START MATERIAL PROVIDED
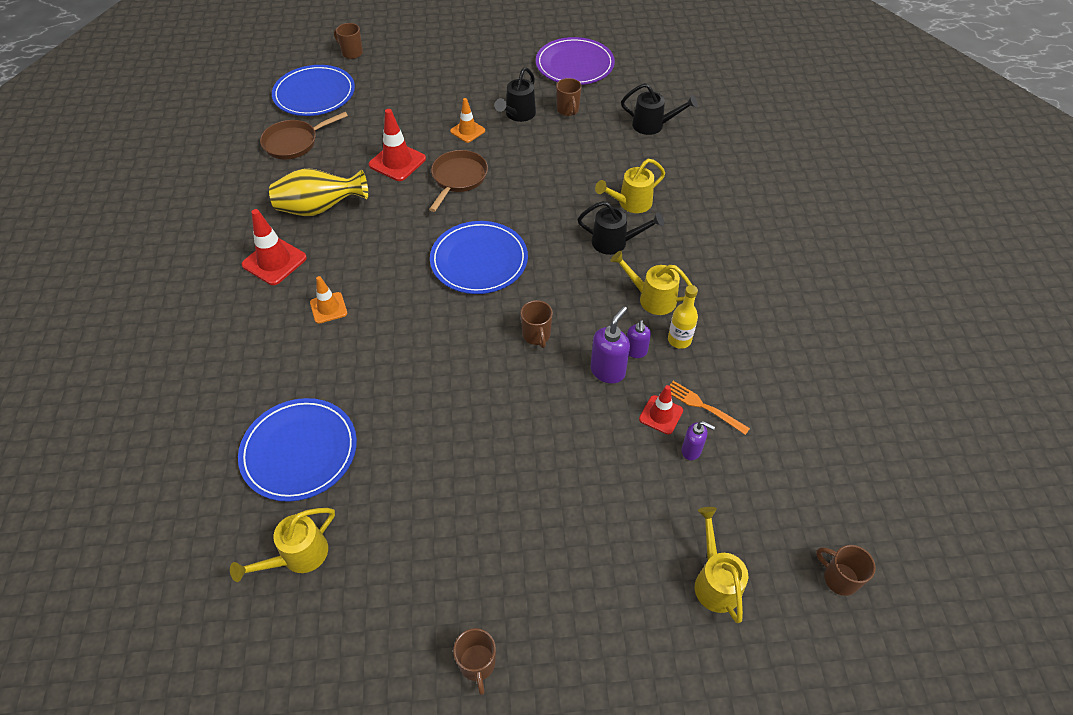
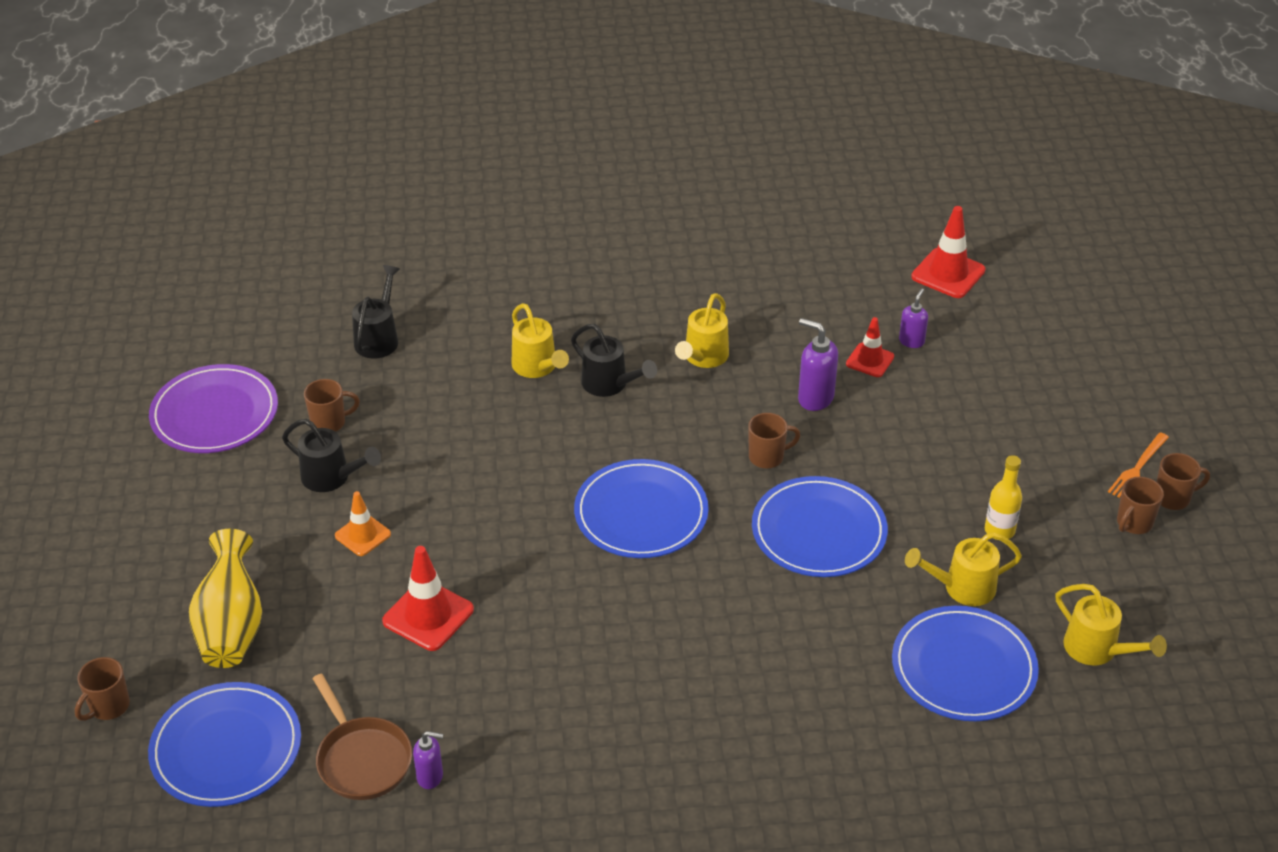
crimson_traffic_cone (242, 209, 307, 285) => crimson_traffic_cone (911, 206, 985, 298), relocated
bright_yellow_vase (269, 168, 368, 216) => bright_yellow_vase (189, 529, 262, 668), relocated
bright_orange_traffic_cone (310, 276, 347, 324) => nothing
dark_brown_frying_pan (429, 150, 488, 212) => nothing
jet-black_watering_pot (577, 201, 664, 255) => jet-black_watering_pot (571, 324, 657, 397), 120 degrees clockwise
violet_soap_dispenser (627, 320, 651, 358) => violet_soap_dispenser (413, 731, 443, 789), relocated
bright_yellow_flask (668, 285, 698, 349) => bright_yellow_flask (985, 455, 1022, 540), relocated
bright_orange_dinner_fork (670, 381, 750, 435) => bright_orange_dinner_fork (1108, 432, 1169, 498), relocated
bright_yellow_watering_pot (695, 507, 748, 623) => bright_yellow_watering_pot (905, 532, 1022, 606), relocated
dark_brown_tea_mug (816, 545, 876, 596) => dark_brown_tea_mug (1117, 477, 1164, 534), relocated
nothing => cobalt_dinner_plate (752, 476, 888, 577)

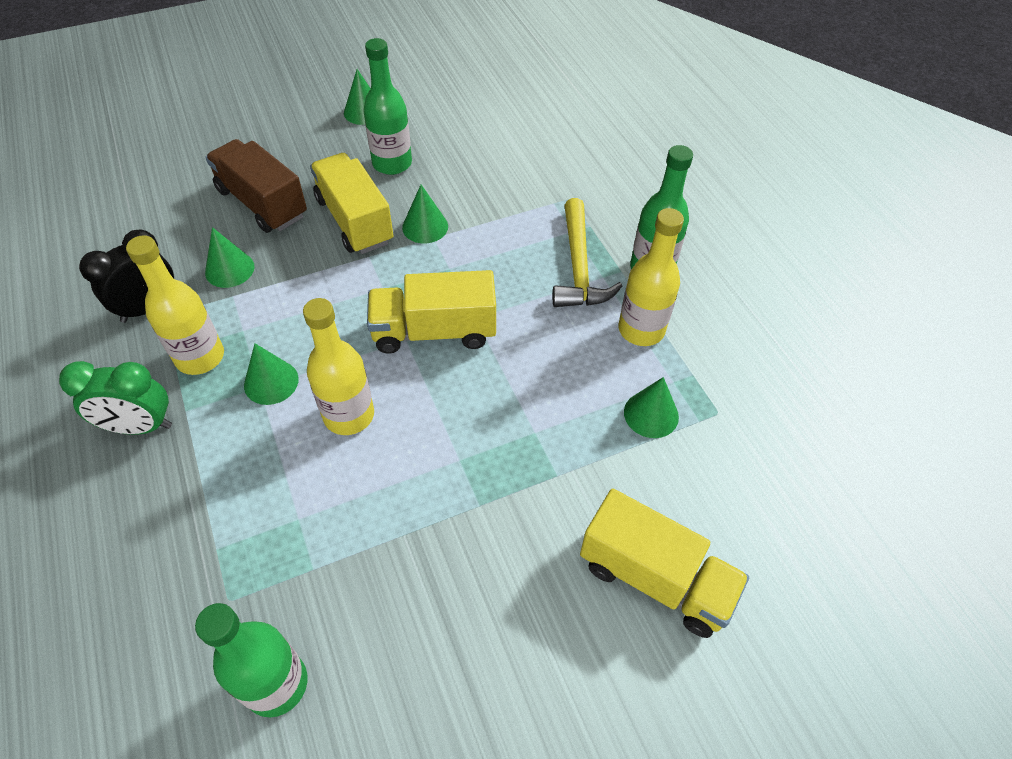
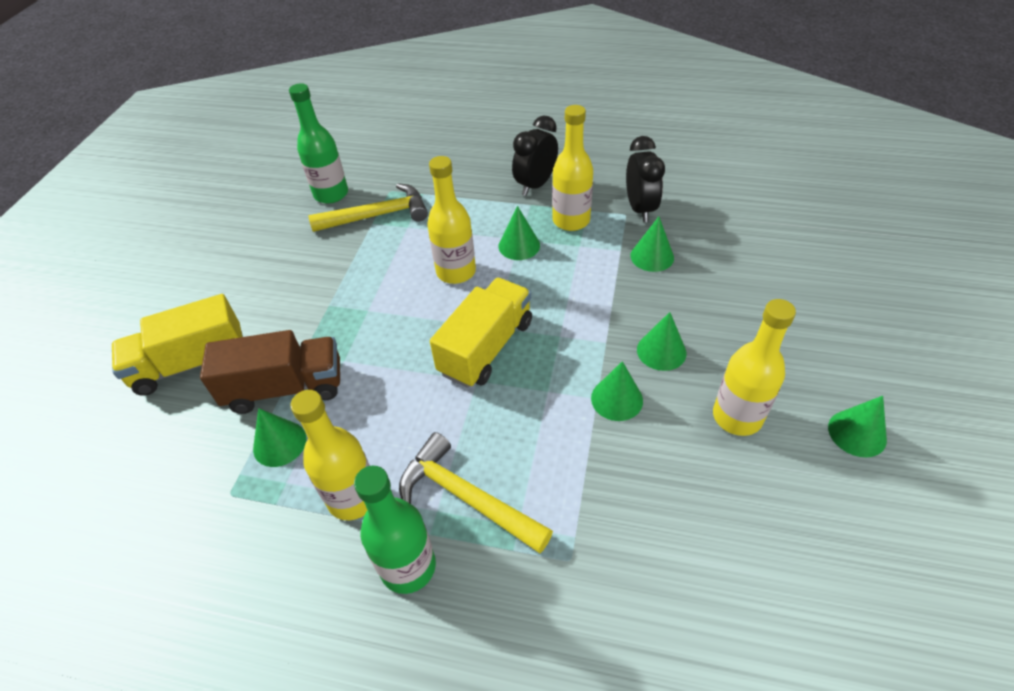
green_alarm_clock (59, 361, 172, 435) => jet-black_alarm_clock (512, 116, 558, 196)
dark_brown_toy_truck (205, 139, 307, 233) => dark_brown_toy_truck (200, 330, 340, 414), relocated
bright_yellow_toy_truck (310, 153, 394, 254) => green_cone_shape (637, 312, 686, 371)
green_flask (363, 38, 412, 175) => bright_yellow_flask (713, 299, 796, 436)
nothing => bright_yellow_claw_hammer (308, 183, 428, 232)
END MATERIAL PROVIDED
- EXERCISE DIRECTIONS -
The data above must be copied exactly. Leave out the pictures.

- TASK SOLUTION -
crimson_traffic_cone (242, 209, 307, 285) => crimson_traffic_cone (911, 206, 985, 298), relocated
bright_yellow_vase (269, 168, 368, 216) => bright_yellow_vase (189, 529, 262, 668), relocated
bright_orange_traffic_cone (310, 276, 347, 324) => nothing
dark_brown_frying_pan (429, 150, 488, 212) => nothing
jet-black_watering_pot (577, 201, 664, 255) => jet-black_watering_pot (571, 324, 657, 397), 120 degrees clockwise
violet_soap_dispenser (627, 320, 651, 358) => violet_soap_dispenser (413, 731, 443, 789), relocated
bright_yellow_flask (668, 285, 698, 349) => bright_yellow_flask (985, 455, 1022, 540), relocated
bright_orange_dinner_fork (670, 381, 750, 435) => bright_orange_dinner_fork (1108, 432, 1169, 498), relocated
bright_yellow_watering_pot (695, 507, 748, 623) => bright_yellow_watering_pot (905, 532, 1022, 606), relocated
dark_brown_tea_mug (816, 545, 876, 596) => dark_brown_tea_mug (1117, 477, 1164, 534), relocated
nothing => cobalt_dinner_plate (752, 476, 888, 577)

green_alarm_clock (59, 361, 172, 435) => jet-black_alarm_clock (512, 116, 558, 196)
dark_brown_toy_truck (205, 139, 307, 233) => dark_brown_toy_truck (200, 330, 340, 414), relocated
bright_yellow_toy_truck (310, 153, 394, 254) => green_cone_shape (637, 312, 686, 371)
green_flask (363, 38, 412, 175) => bright_yellow_flask (713, 299, 796, 436)
nothing => bright_yellow_claw_hammer (308, 183, 428, 232)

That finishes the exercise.